▸ PROVIDED RECORDS

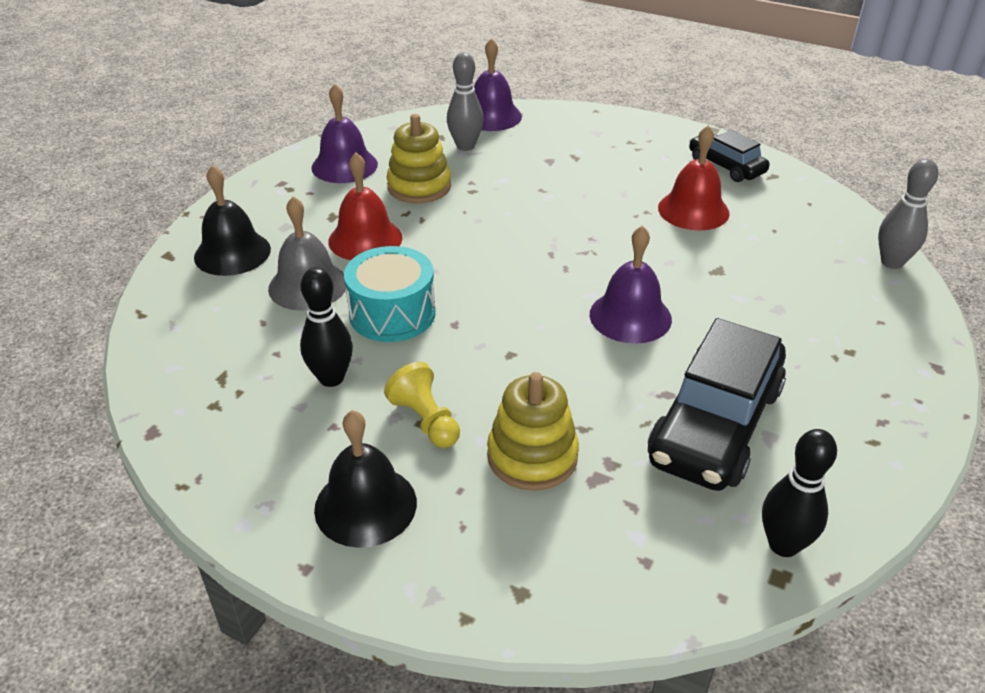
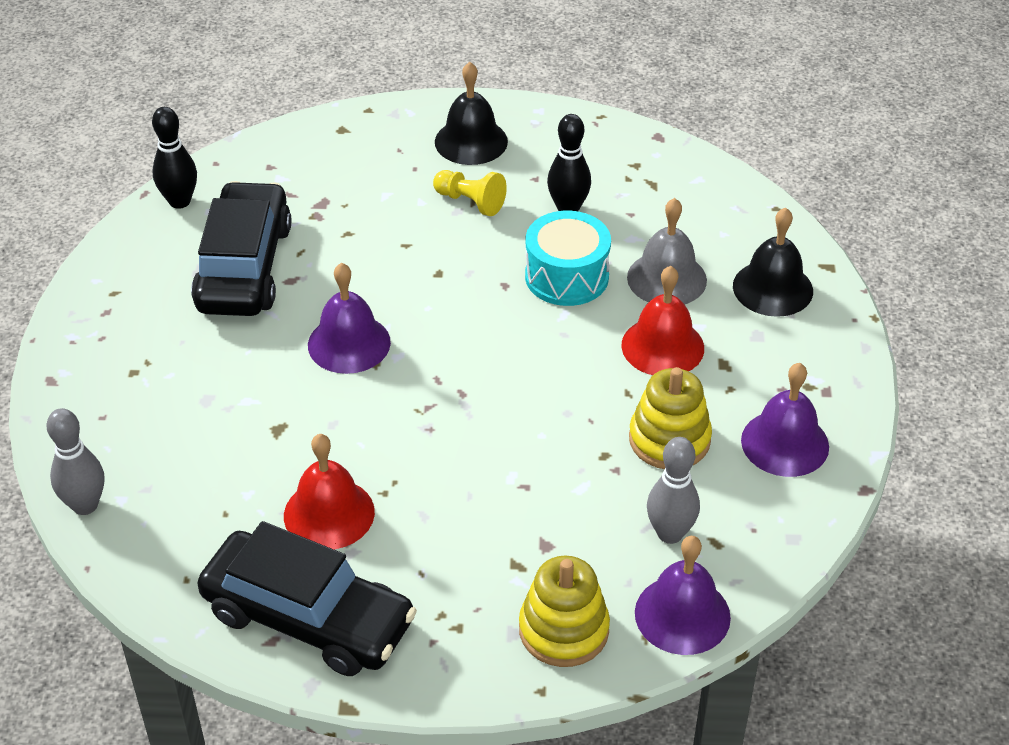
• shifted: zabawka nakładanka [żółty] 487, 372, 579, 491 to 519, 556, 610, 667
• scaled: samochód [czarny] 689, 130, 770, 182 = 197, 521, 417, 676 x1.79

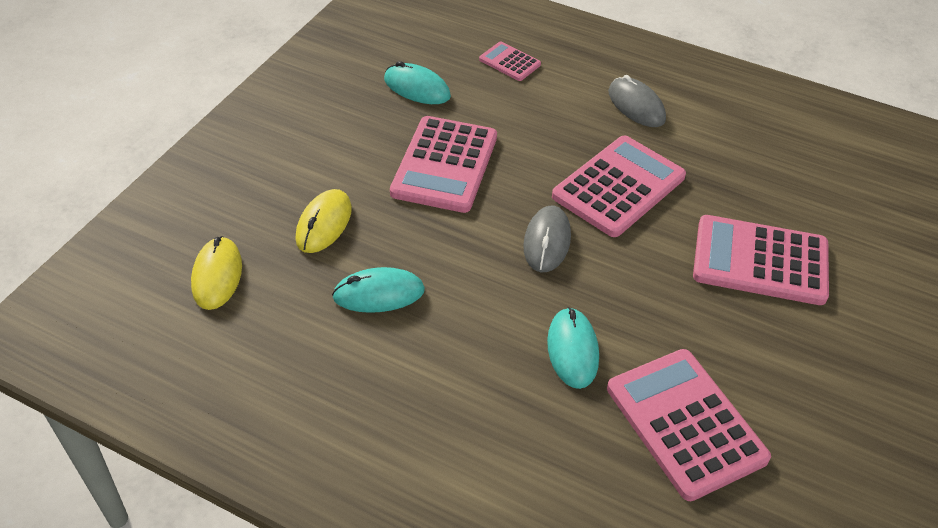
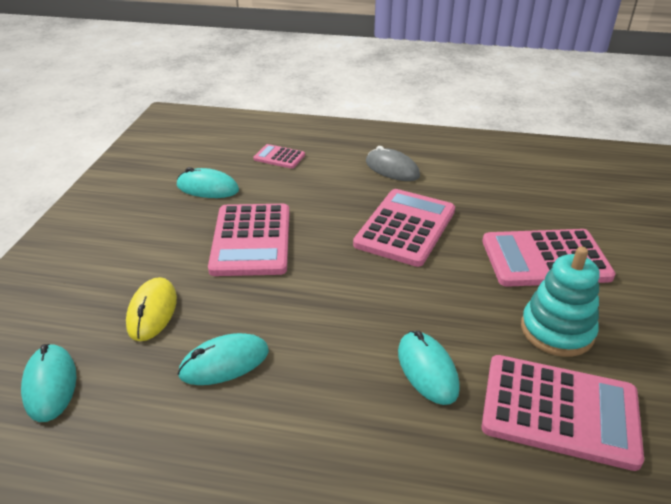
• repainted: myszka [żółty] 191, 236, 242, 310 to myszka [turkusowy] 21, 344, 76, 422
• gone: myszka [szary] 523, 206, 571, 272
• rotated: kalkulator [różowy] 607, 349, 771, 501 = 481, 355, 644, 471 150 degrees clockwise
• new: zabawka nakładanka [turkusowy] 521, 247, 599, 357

▸ TASK DESCRIPTION
All lines from the one that contains "150 degrees clockwise" to the end of the records above are to be copied exactly; leave out the rest.

▸ ANSWER BELOW
• rotated: kalkulator [różowy] 607, 349, 771, 501 = 481, 355, 644, 471 150 degrees clockwise
• new: zabawka nakładanka [turkusowy] 521, 247, 599, 357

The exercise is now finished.